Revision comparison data

____________

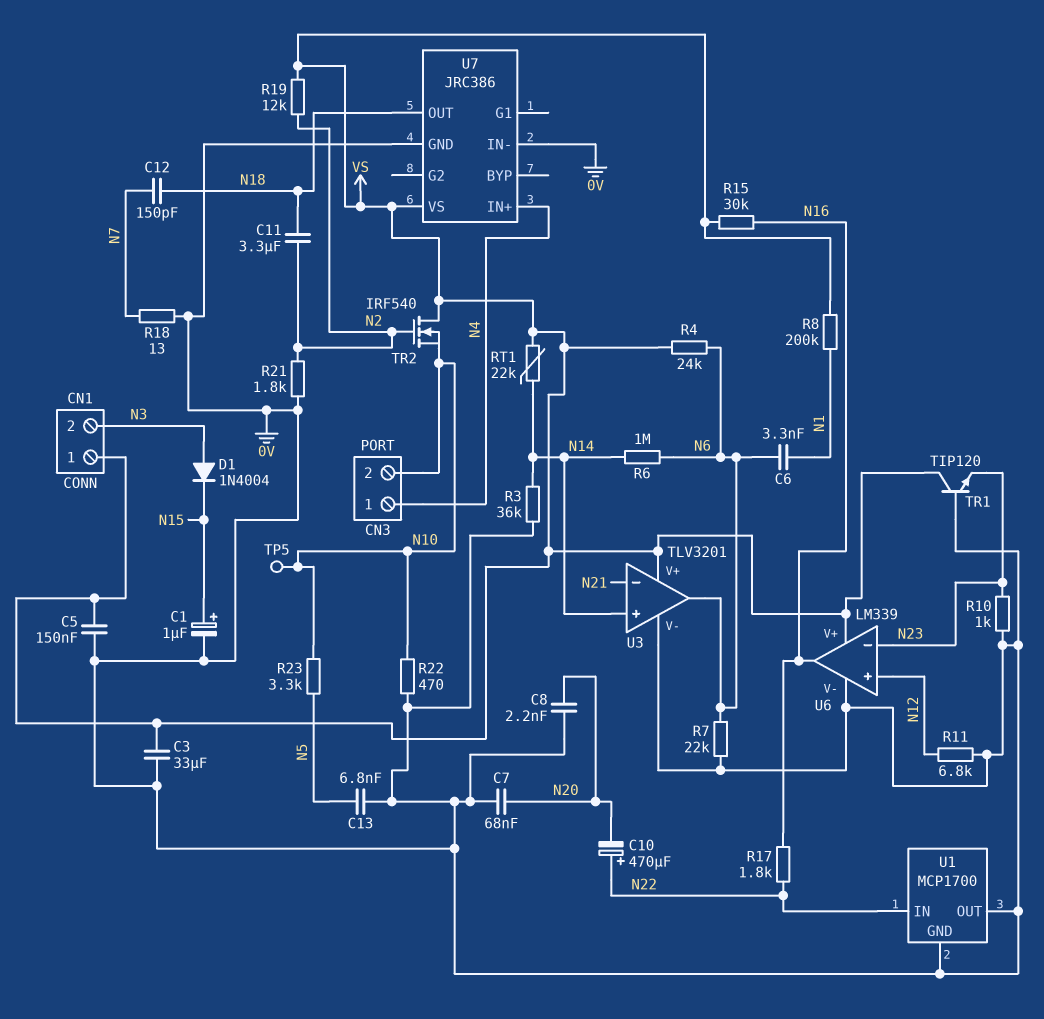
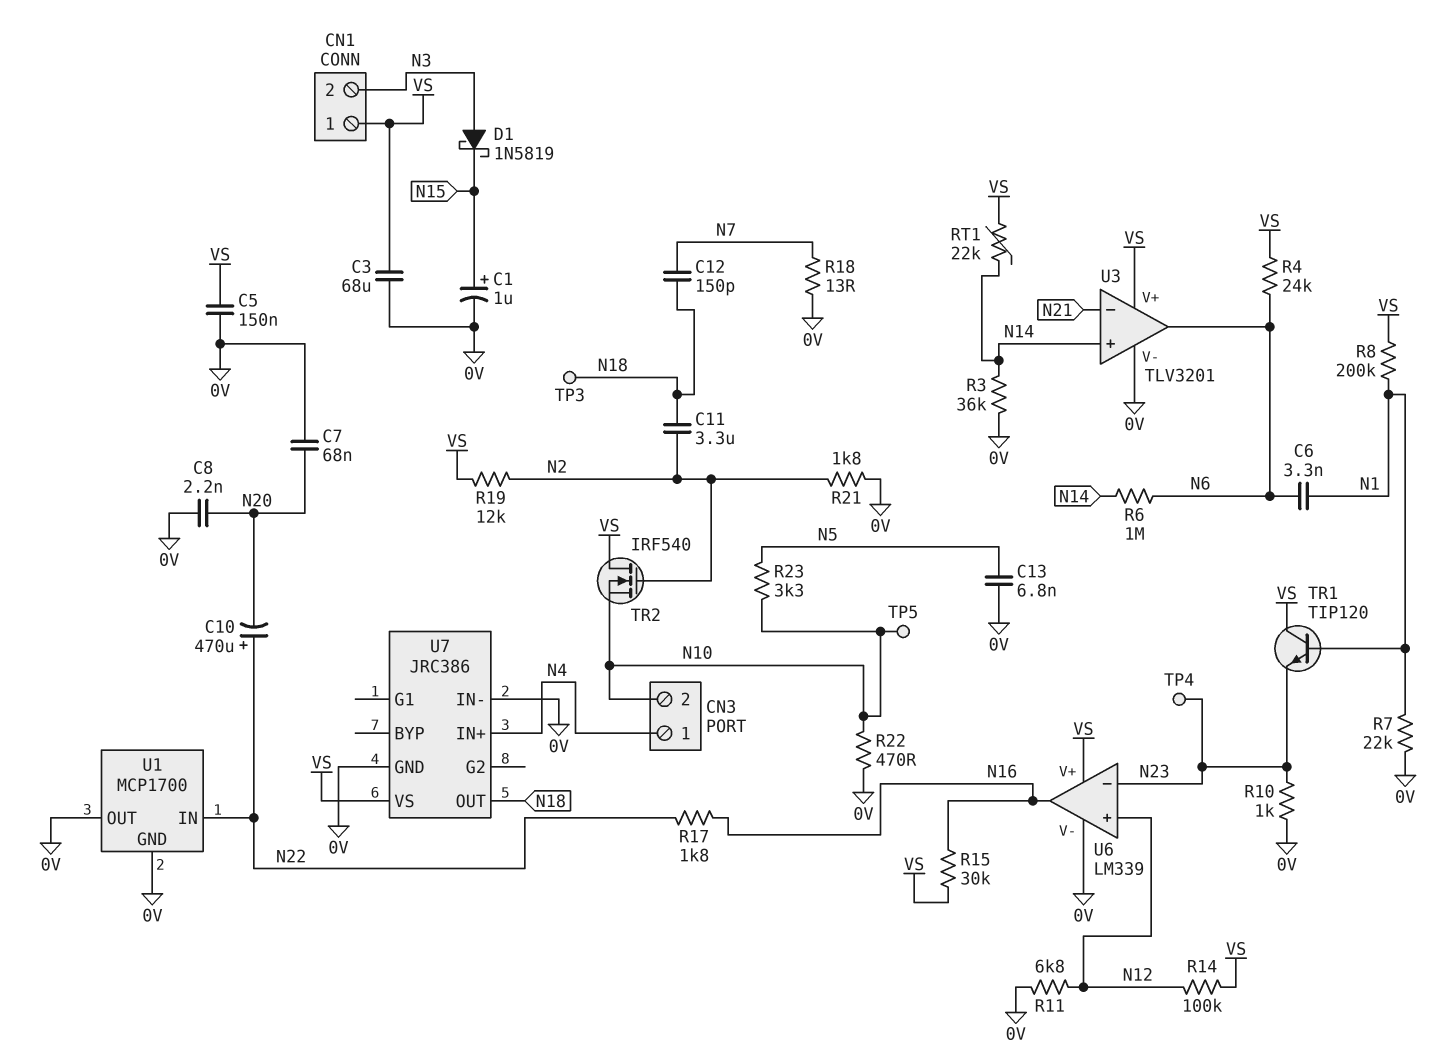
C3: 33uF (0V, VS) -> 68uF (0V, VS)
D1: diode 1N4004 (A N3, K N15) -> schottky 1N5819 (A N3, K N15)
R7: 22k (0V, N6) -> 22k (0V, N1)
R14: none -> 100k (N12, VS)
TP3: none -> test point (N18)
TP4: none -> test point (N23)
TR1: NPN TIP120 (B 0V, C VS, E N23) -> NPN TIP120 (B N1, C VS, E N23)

____________

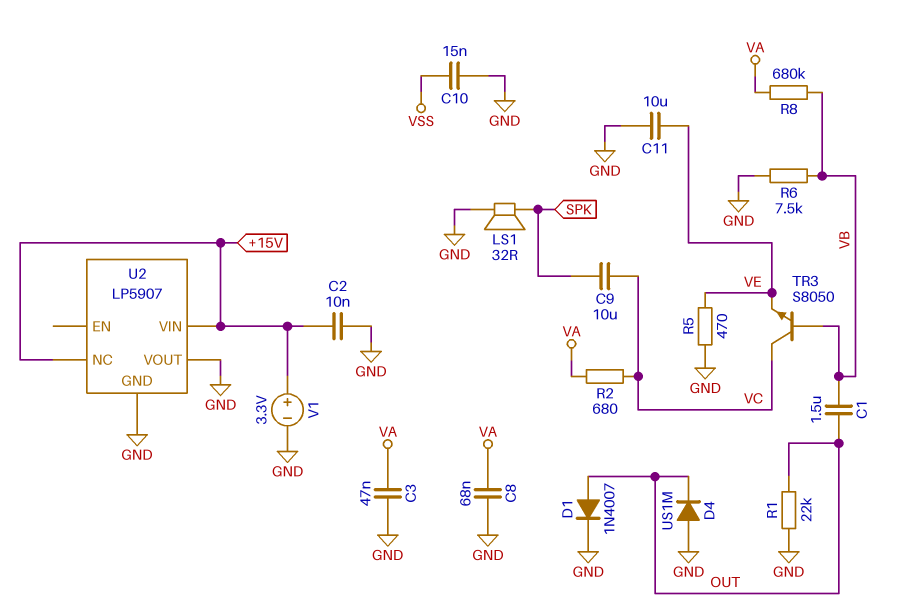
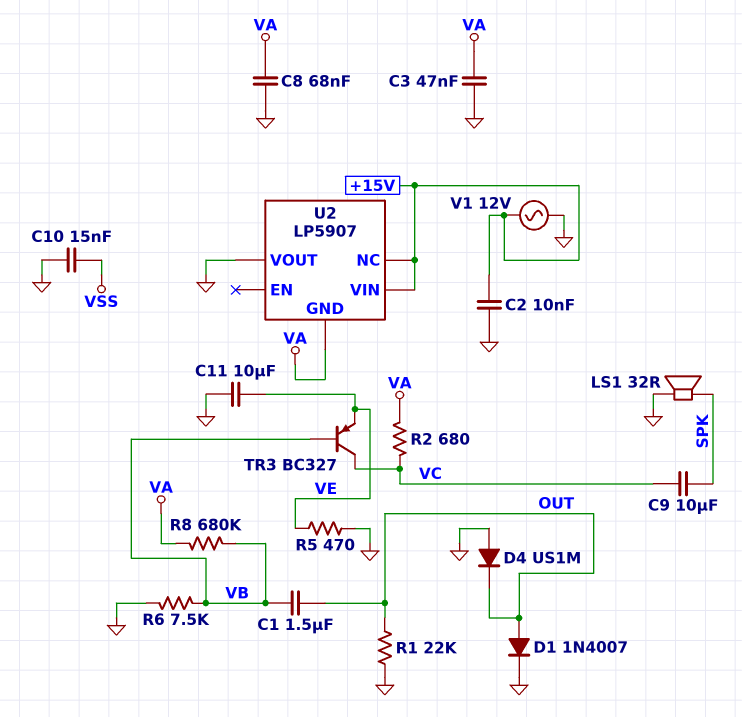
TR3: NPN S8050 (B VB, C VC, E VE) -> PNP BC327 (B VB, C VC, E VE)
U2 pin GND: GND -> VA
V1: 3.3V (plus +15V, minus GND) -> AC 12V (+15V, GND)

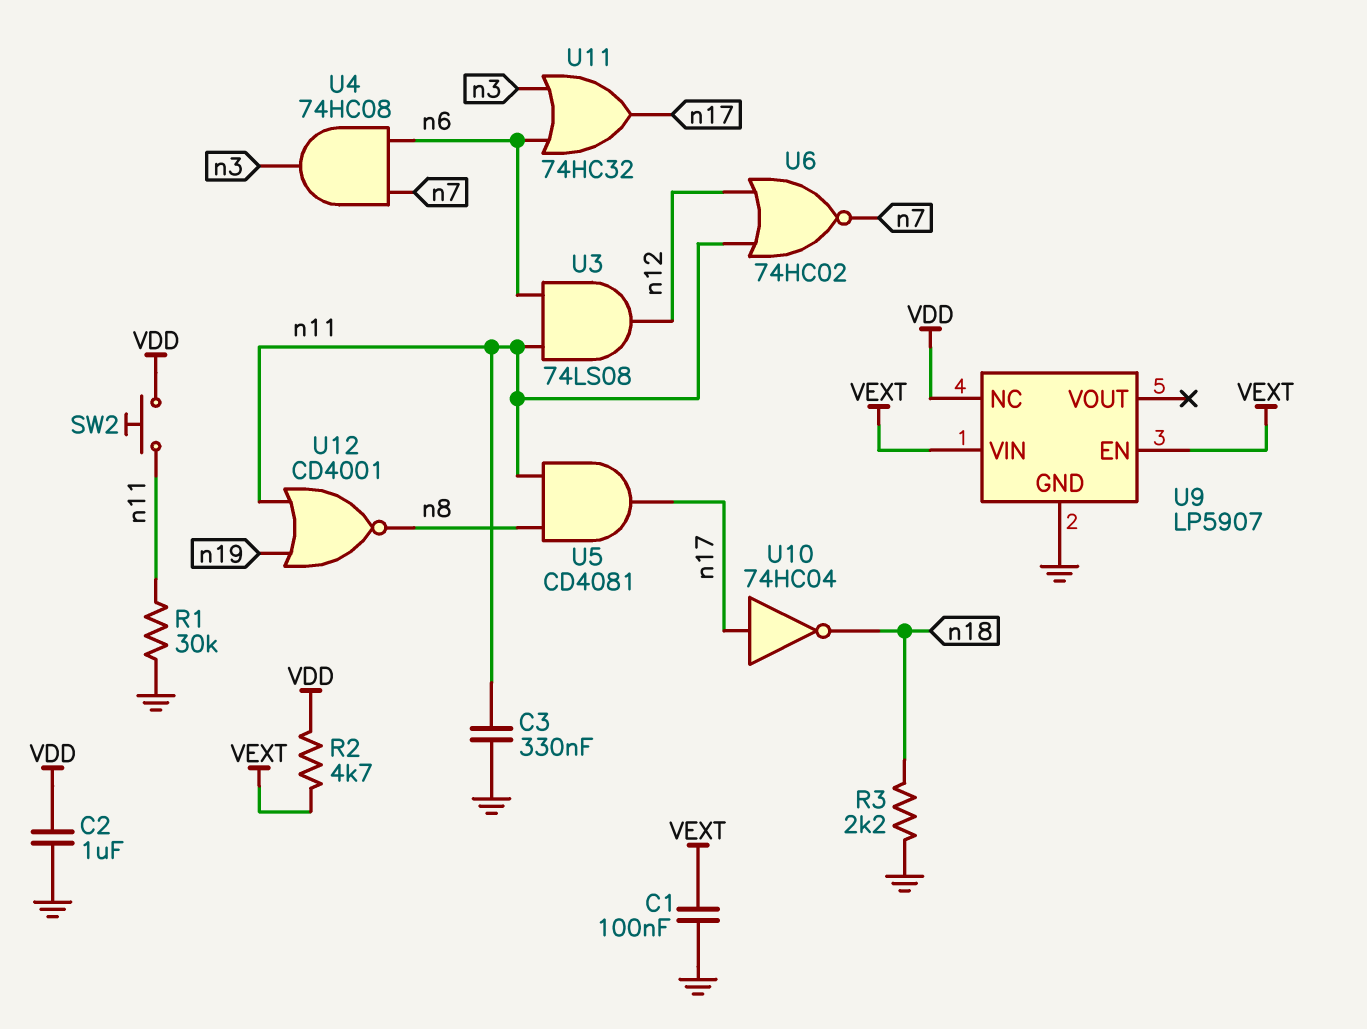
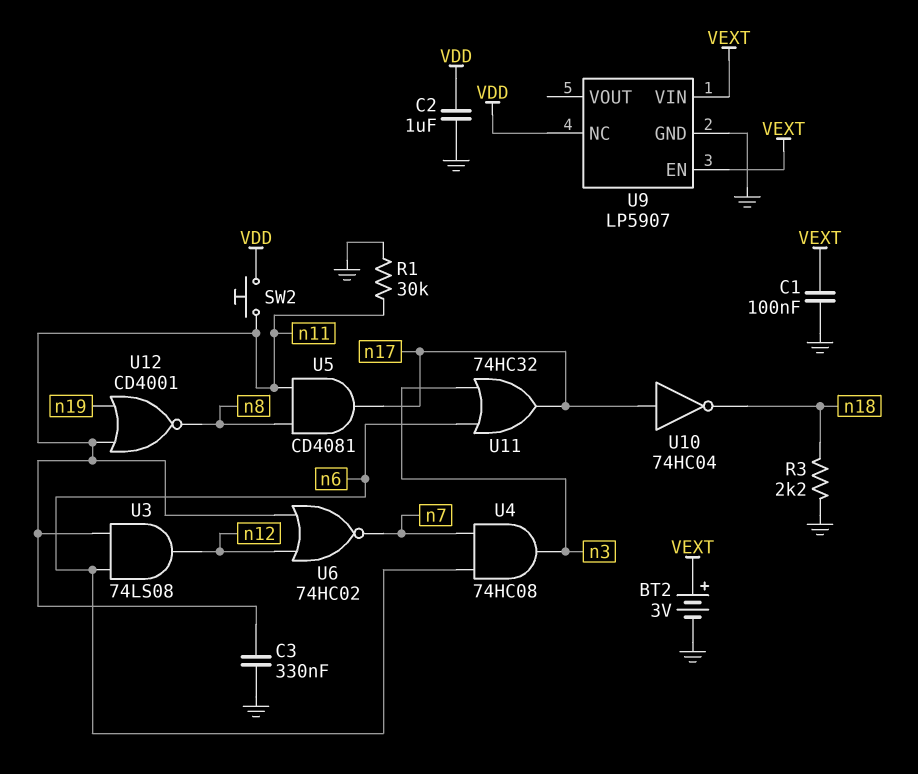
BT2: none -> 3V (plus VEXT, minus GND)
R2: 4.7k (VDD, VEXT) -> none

____________

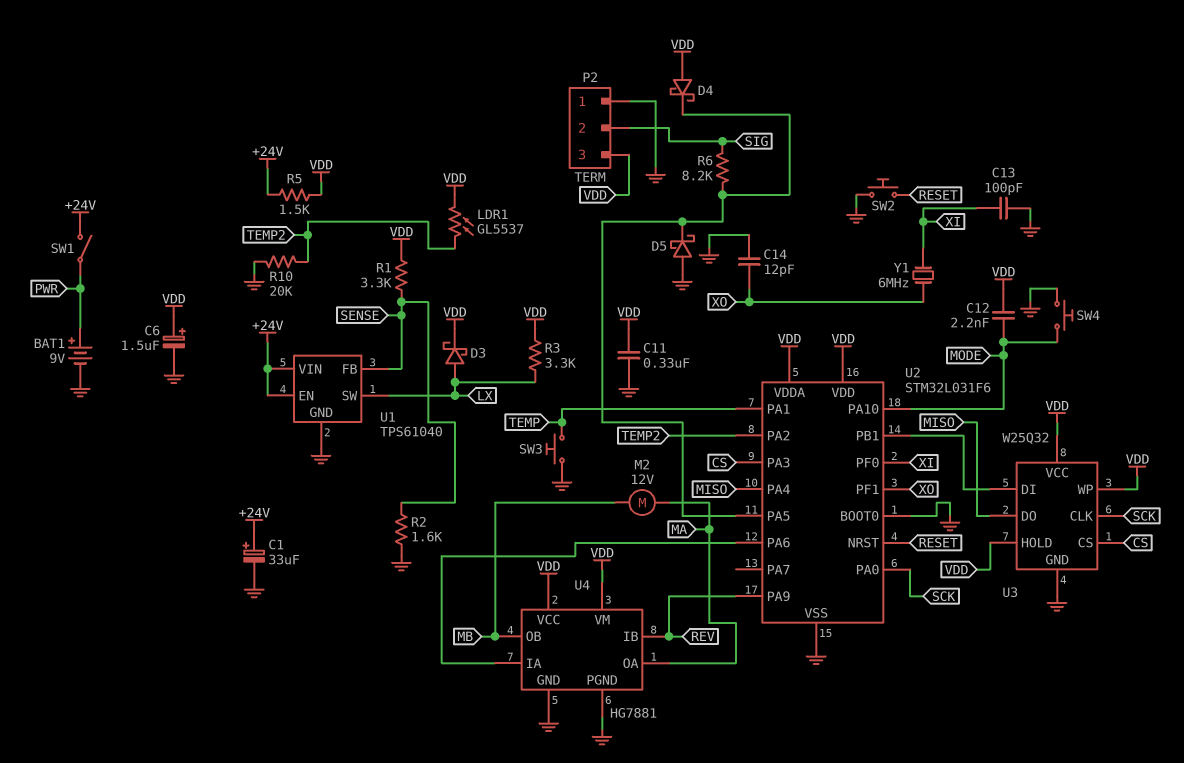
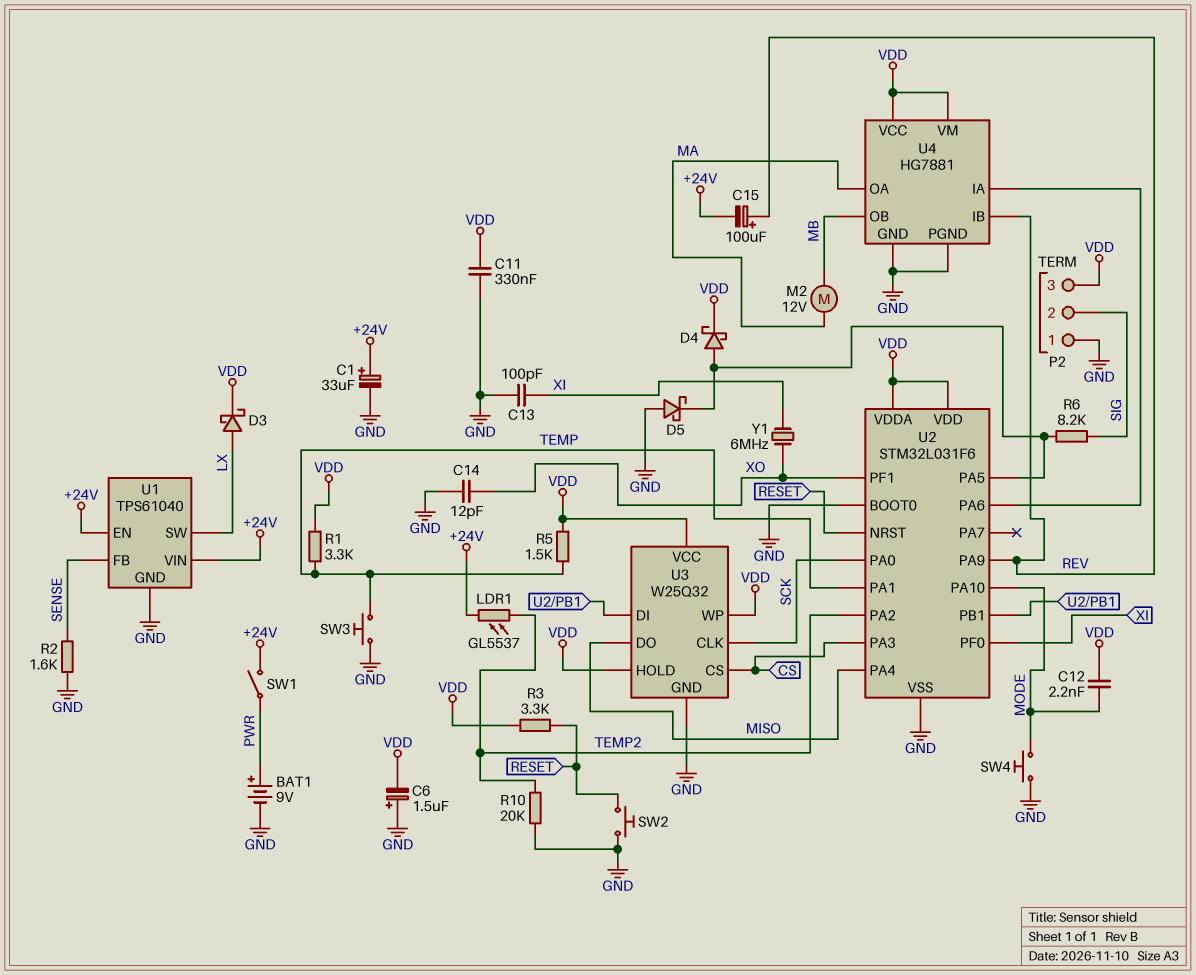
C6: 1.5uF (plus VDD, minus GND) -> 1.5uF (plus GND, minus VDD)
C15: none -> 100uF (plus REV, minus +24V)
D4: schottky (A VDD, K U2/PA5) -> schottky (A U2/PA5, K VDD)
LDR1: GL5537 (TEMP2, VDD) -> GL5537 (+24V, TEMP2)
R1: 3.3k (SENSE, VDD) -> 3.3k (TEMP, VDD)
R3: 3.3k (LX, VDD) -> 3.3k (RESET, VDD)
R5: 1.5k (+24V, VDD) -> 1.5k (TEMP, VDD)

____________

# WORK INSTRUCTION
From the records above, how many lines include the word "plus"? Only the number is wanted.

# OUTPUT OF THE EXERCISE
4